- Records from a collection
----
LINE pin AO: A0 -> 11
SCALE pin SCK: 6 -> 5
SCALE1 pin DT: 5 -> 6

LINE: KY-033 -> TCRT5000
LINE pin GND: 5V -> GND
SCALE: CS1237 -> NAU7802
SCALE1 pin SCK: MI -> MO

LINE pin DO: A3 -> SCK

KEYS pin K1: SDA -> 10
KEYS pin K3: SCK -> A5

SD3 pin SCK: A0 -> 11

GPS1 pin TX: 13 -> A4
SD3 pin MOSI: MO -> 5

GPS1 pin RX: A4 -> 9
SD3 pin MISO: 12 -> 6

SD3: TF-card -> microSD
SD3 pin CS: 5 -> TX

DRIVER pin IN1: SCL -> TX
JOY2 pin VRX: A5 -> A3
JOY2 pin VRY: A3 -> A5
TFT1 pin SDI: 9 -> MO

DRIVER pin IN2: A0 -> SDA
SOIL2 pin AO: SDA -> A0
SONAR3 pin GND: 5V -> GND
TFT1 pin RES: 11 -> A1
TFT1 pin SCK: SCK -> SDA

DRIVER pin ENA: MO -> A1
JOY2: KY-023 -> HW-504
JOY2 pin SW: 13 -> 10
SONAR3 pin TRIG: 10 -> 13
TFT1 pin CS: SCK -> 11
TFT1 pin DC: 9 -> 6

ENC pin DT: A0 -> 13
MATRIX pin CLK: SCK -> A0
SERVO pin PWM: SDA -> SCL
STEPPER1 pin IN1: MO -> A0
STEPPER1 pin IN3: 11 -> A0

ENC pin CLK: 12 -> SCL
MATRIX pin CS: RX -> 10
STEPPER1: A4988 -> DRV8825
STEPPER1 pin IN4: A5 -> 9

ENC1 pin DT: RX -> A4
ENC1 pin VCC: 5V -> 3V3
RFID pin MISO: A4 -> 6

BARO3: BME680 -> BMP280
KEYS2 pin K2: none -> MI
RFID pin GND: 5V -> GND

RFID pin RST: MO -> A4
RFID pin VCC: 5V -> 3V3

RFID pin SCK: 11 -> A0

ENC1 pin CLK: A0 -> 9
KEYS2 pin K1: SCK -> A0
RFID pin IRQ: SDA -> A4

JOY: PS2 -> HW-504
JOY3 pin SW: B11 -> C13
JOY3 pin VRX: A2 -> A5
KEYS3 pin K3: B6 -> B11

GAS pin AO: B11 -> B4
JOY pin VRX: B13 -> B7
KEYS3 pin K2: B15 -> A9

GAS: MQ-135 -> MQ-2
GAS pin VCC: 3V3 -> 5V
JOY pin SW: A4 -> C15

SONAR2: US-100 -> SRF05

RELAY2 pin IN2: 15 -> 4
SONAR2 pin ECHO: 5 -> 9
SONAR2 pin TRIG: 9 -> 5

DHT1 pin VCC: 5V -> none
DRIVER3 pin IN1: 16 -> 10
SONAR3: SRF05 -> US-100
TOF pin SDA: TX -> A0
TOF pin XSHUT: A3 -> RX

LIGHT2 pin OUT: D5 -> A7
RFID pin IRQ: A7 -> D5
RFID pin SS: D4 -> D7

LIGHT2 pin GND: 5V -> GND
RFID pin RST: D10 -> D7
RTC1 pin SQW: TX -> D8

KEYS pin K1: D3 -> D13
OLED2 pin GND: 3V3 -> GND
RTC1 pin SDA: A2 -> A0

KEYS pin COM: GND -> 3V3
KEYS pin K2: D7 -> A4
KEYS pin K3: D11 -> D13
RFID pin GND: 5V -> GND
----
- Work required
Beginning with the first line and ending with the last, restate the data word for word.

- Exercise result
LINE pin AO: A0 -> 11
SCALE pin SCK: 6 -> 5
SCALE1 pin DT: 5 -> 6

LINE: KY-033 -> TCRT5000
LINE pin GND: 5V -> GND
SCALE: CS1237 -> NAU7802
SCALE1 pin SCK: MI -> MO

LINE pin DO: A3 -> SCK

KEYS pin K1: SDA -> 10
KEYS pin K3: SCK -> A5

SD3 pin SCK: A0 -> 11

GPS1 pin TX: 13 -> A4
SD3 pin MOSI: MO -> 5

GPS1 pin RX: A4 -> 9
SD3 pin MISO: 12 -> 6

SD3: TF-card -> microSD
SD3 pin CS: 5 -> TX

DRIVER pin IN1: SCL -> TX
JOY2 pin VRX: A5 -> A3
JOY2 pin VRY: A3 -> A5
TFT1 pin SDI: 9 -> MO

DRIVER pin IN2: A0 -> SDA
SOIL2 pin AO: SDA -> A0
SONAR3 pin GND: 5V -> GND
TFT1 pin RES: 11 -> A1
TFT1 pin SCK: SCK -> SDA

DRIVER pin ENA: MO -> A1
JOY2: KY-023 -> HW-504
JOY2 pin SW: 13 -> 10
SONAR3 pin TRIG: 10 -> 13
TFT1 pin CS: SCK -> 11
TFT1 pin DC: 9 -> 6

ENC pin DT: A0 -> 13
MATRIX pin CLK: SCK -> A0
SERVO pin PWM: SDA -> SCL
STEPPER1 pin IN1: MO -> A0
STEPPER1 pin IN3: 11 -> A0

ENC pin CLK: 12 -> SCL
MATRIX pin CS: RX -> 10
STEPPER1: A4988 -> DRV8825
STEPPER1 pin IN4: A5 -> 9

ENC1 pin DT: RX -> A4
ENC1 pin VCC: 5V -> 3V3
RFID pin MISO: A4 -> 6

BARO3: BME680 -> BMP280
KEYS2 pin K2: none -> MI
RFID pin GND: 5V -> GND

RFID pin RST: MO -> A4
RFID pin VCC: 5V -> 3V3

RFID pin SCK: 11 -> A0

ENC1 pin CLK: A0 -> 9
KEYS2 pin K1: SCK -> A0
RFID pin IRQ: SDA -> A4

JOY: PS2 -> HW-504
JOY3 pin SW: B11 -> C13
JOY3 pin VRX: A2 -> A5
KEYS3 pin K3: B6 -> B11

GAS pin AO: B11 -> B4
JOY pin VRX: B13 -> B7
KEYS3 pin K2: B15 -> A9

GAS: MQ-135 -> MQ-2
GAS pin VCC: 3V3 -> 5V
JOY pin SW: A4 -> C15

SONAR2: US-100 -> SRF05

RELAY2 pin IN2: 15 -> 4
SONAR2 pin ECHO: 5 -> 9
SONAR2 pin TRIG: 9 -> 5

DHT1 pin VCC: 5V -> none
DRIVER3 pin IN1: 16 -> 10
SONAR3: SRF05 -> US-100
TOF pin SDA: TX -> A0
TOF pin XSHUT: A3 -> RX

LIGHT2 pin OUT: D5 -> A7
RFID pin IRQ: A7 -> D5
RFID pin SS: D4 -> D7

LIGHT2 pin GND: 5V -> GND
RFID pin RST: D10 -> D7
RTC1 pin SQW: TX -> D8

KEYS pin K1: D3 -> D13
OLED2 pin GND: 3V3 -> GND
RTC1 pin SDA: A2 -> A0

KEYS pin COM: GND -> 3V3
KEYS pin K2: D7 -> A4
KEYS pin K3: D11 -> D13
RFID pin GND: 5V -> GND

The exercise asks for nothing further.